The problem:
Would you give again, exactly, the lines running from the line with "D1: diode BAV21" to the end of the data below, both included?
(Beginning of Data to examine)
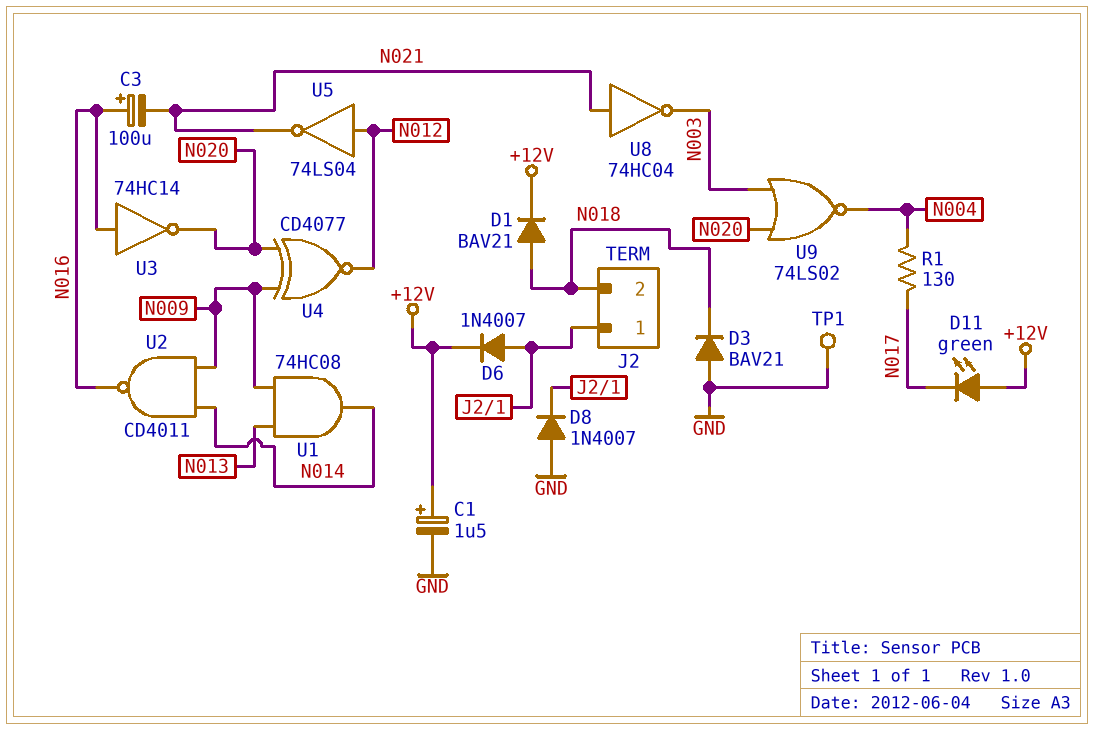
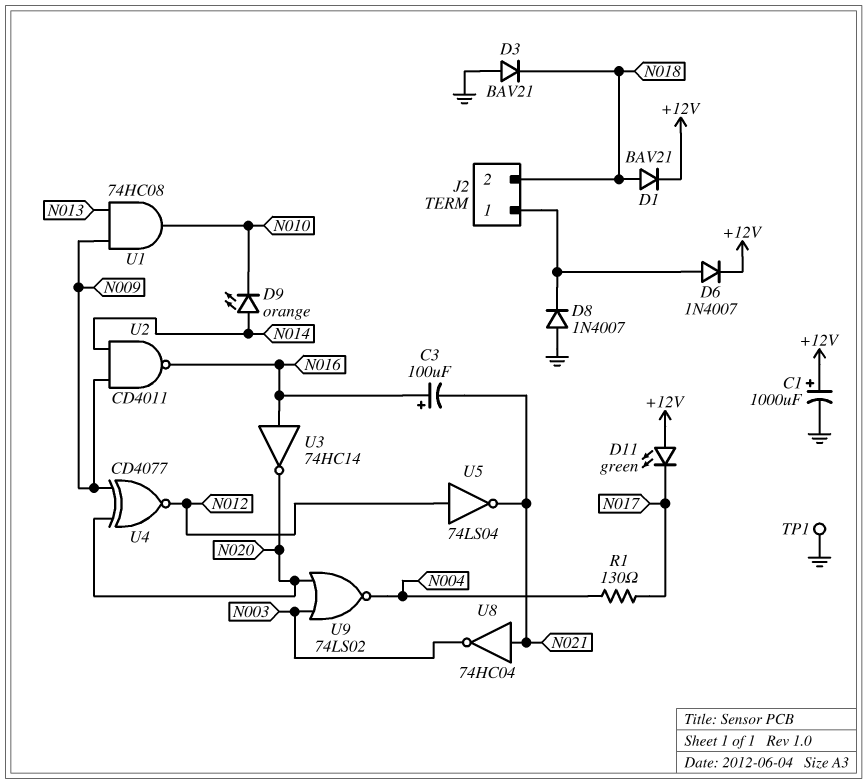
C1: 1.5uF (plus +12V, minus GND) -> 1000uF (plus +12V, minus GND)
D9: none -> LED orange (A N014, K N010)
U1: AND 74HC08 (in N009, in N013, out N014) -> AND 74HC08 (in N009, in N013, out N010)

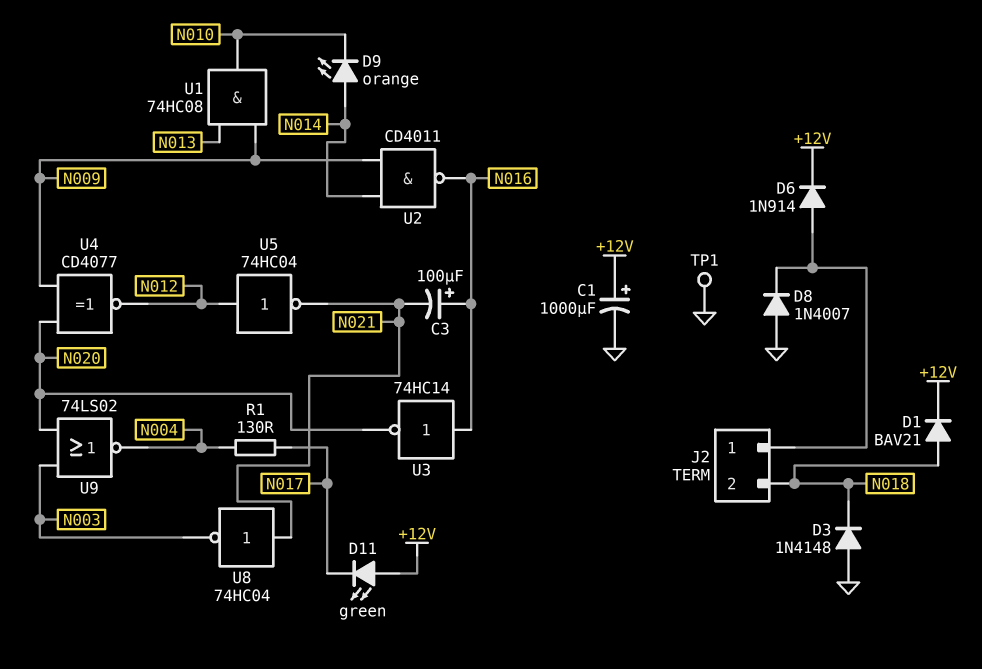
D3: diode BAV21 (A GND, K N018) -> diode 1N4148 (A GND, K N018)
D6: diode 1N4007 (A J2/1, K +12V) -> diode 1N914 (A J2/1, K +12V)
U5: NOT 74LS04 (in N012, out N021) -> NOT 74HC04 (in N012, out N021)

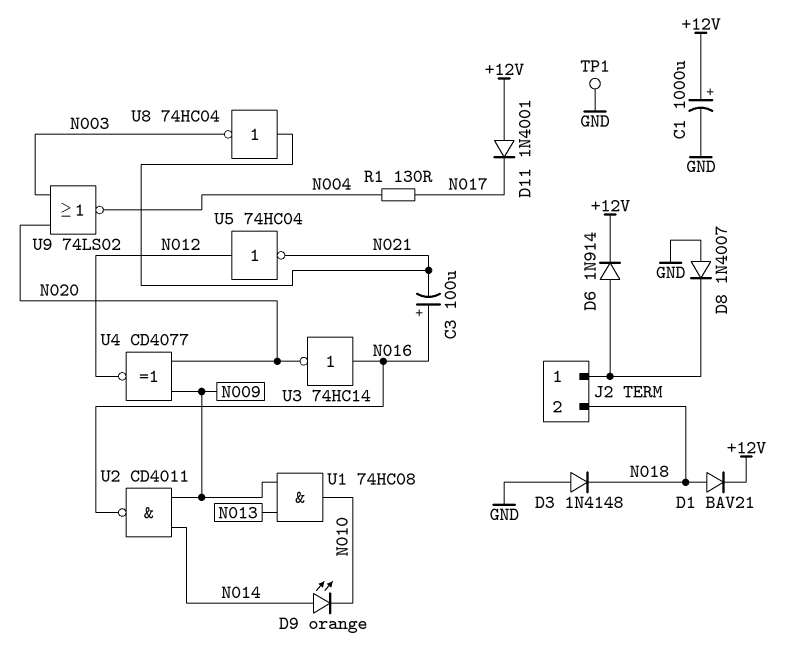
D11: LED green (A +12V, K N017) -> diode 1N4001 (A +12V, K N017)

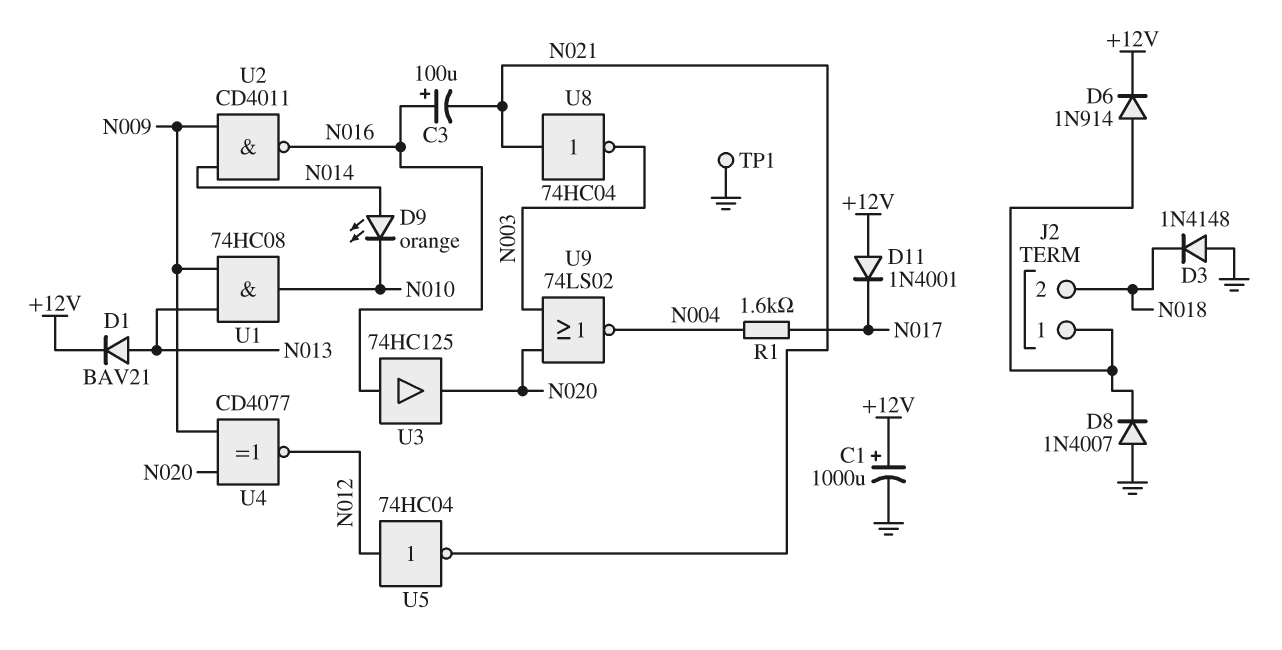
D1: diode BAV21 (A N018, K +12V) -> diode BAV21 (A N013, K +12V)
R1: 130 (N004, N017) -> 1.6k (N004, N017)
U3: NOT 74HC14 (in N016, out N020) -> buffer 74HC125 (in N016, out N020)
(End of Data to examine)
Task result:
D1: diode BAV21 (A N018, K +12V) -> diode BAV21 (A N013, K +12V)
R1: 130 (N004, N017) -> 1.6k (N004, N017)
U3: NOT 74HC14 (in N016, out N020) -> buffer 74HC125 (in N016, out N020)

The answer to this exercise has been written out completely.